The task> Once the line with "new: yellow apple (402 521 530 659)" is found in the entries below, print it and each following line exactly, stopping after the line with "swapped: green apple"; print nothing else.

Information shown>

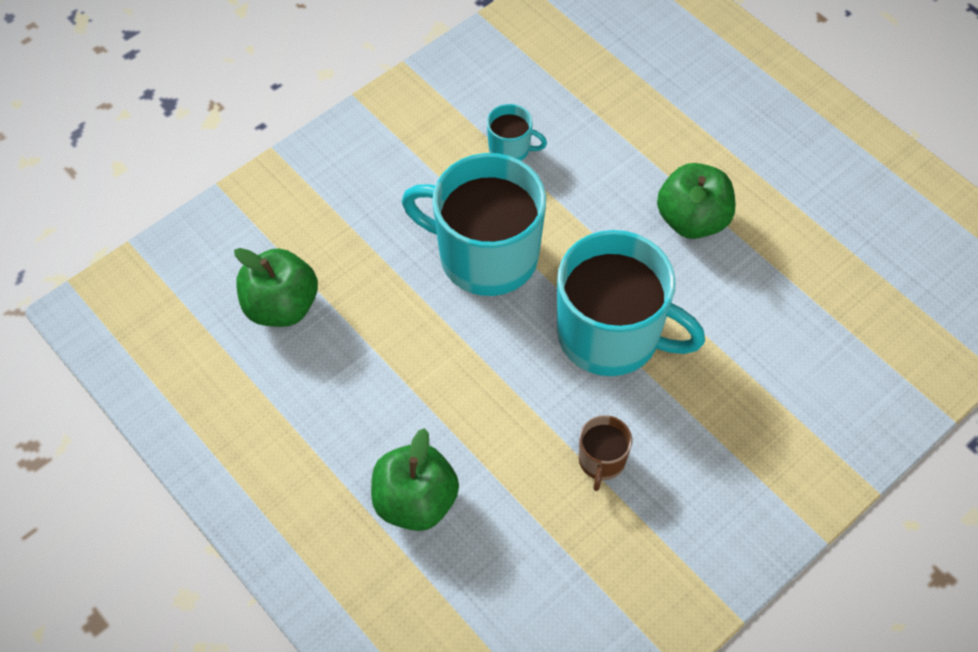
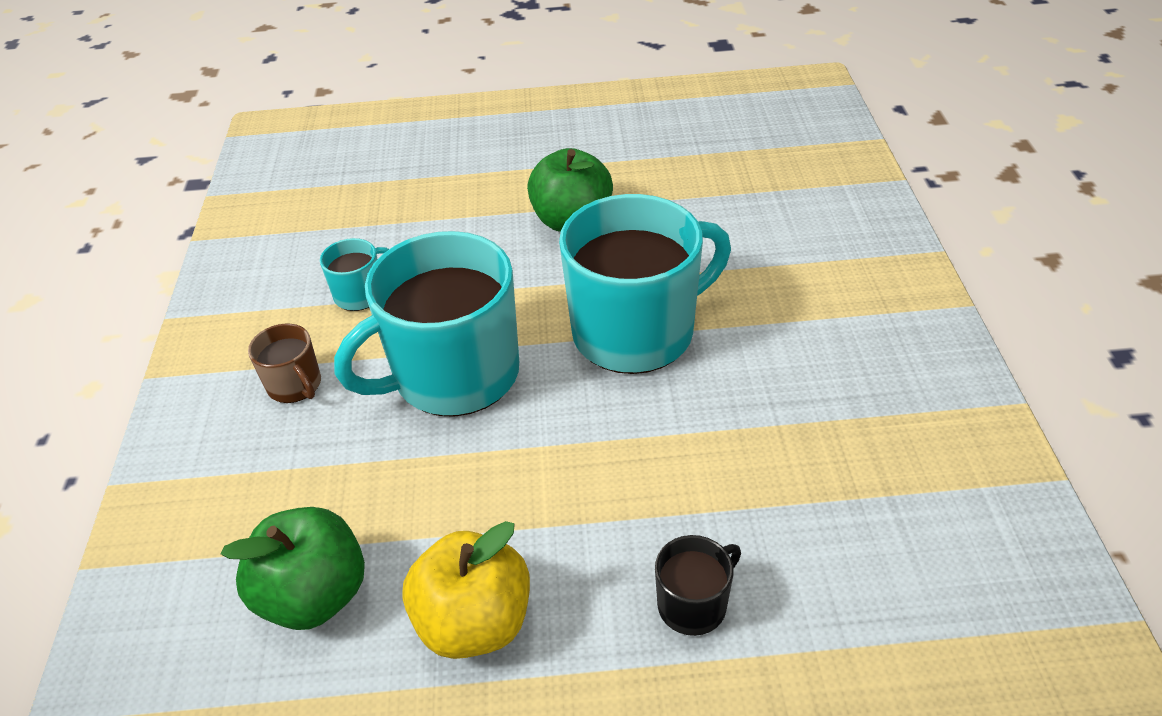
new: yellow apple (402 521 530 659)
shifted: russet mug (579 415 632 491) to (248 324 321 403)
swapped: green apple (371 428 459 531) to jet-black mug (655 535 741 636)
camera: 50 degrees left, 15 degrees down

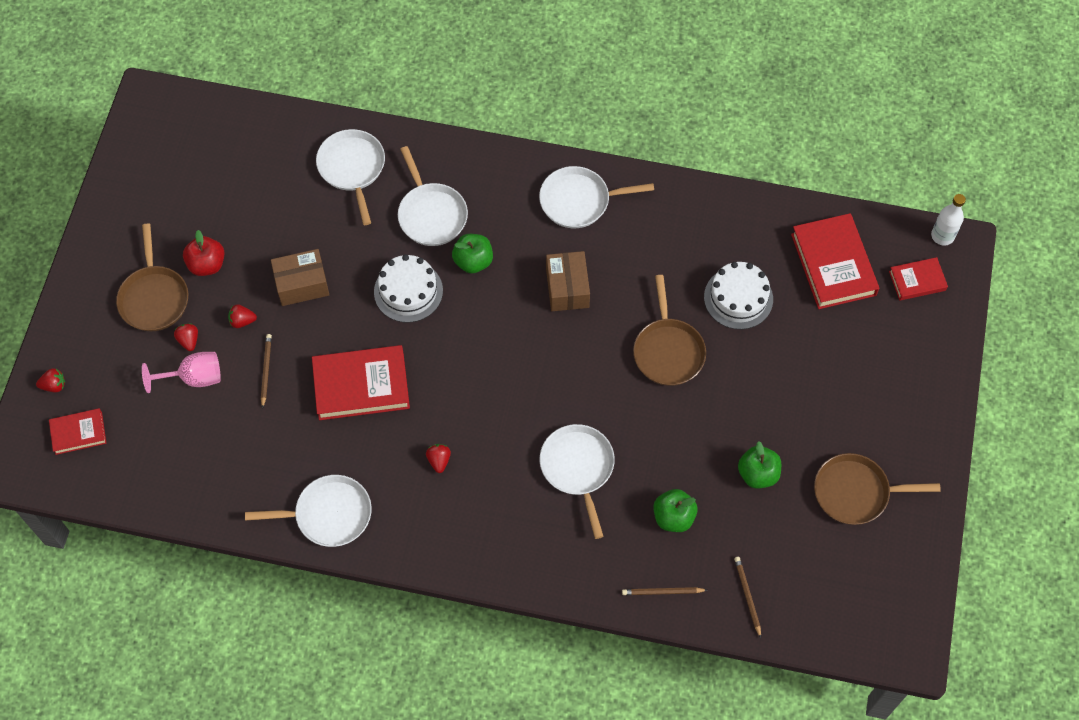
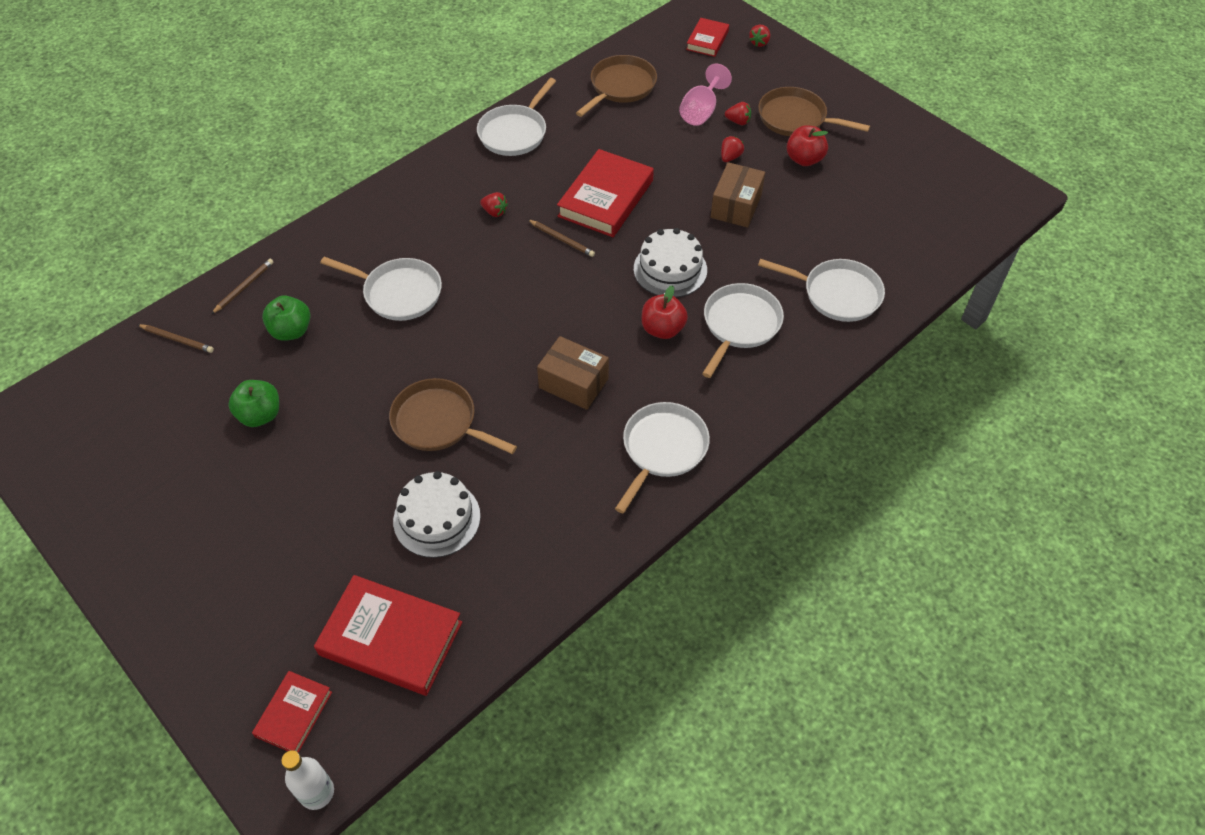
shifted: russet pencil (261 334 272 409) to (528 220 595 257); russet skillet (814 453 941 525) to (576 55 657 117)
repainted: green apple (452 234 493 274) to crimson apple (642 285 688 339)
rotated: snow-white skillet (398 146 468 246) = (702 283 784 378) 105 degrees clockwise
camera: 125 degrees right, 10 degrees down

---

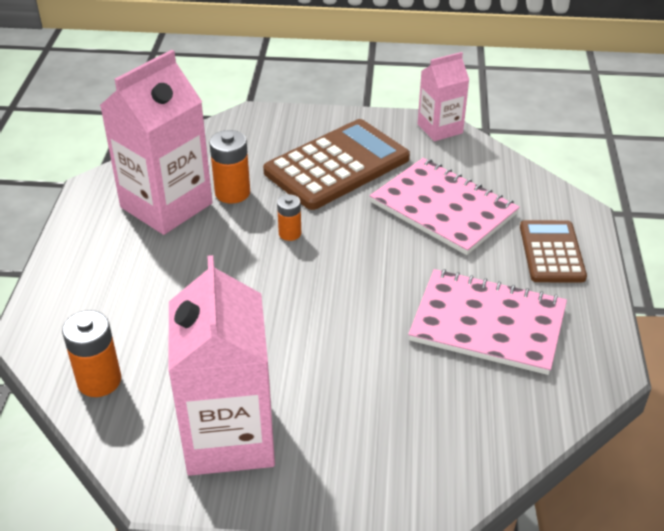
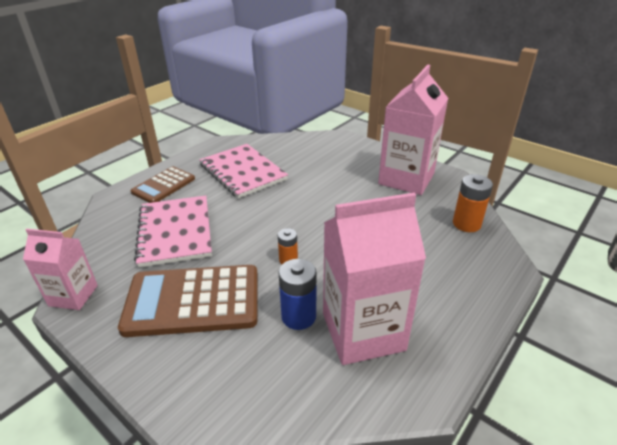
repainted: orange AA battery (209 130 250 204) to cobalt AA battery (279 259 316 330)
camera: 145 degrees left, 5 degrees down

* * *

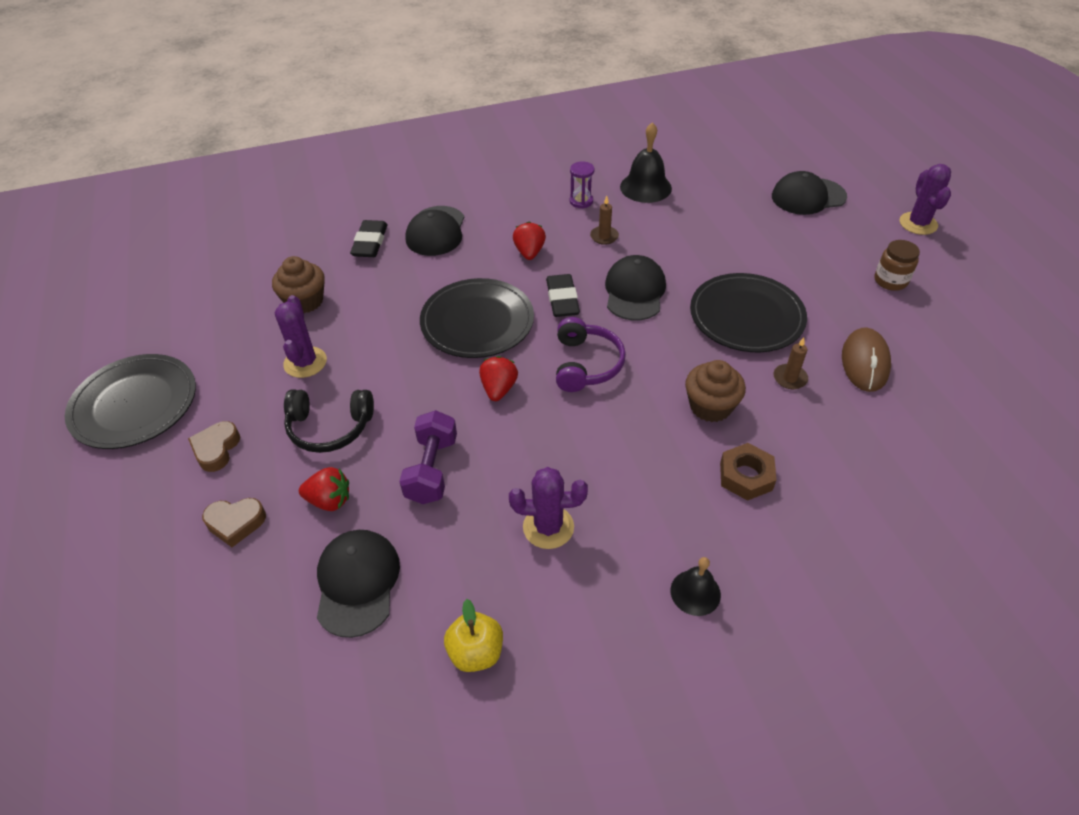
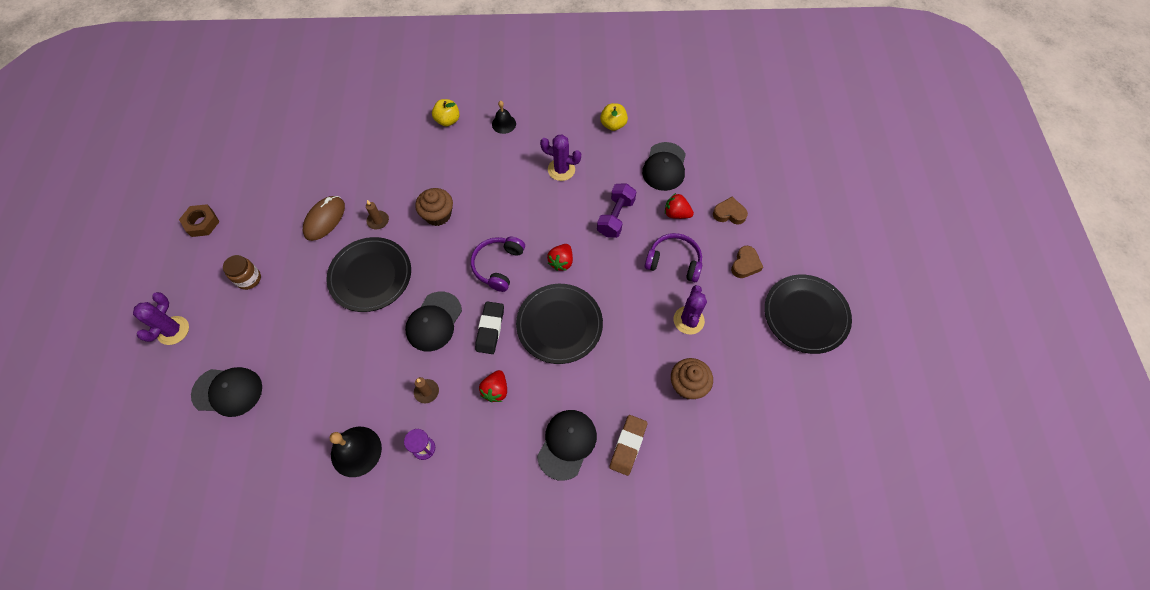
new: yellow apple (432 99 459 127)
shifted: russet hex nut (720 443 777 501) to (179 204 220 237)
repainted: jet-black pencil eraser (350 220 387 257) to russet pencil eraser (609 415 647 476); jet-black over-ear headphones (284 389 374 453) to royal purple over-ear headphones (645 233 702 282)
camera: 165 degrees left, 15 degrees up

Result below>
new: yellow apple (402 521 530 659)
shifted: russet mug (579 415 632 491) to (248 324 321 403)
swapped: green apple (371 428 459 531) to jet-black mug (655 535 741 636)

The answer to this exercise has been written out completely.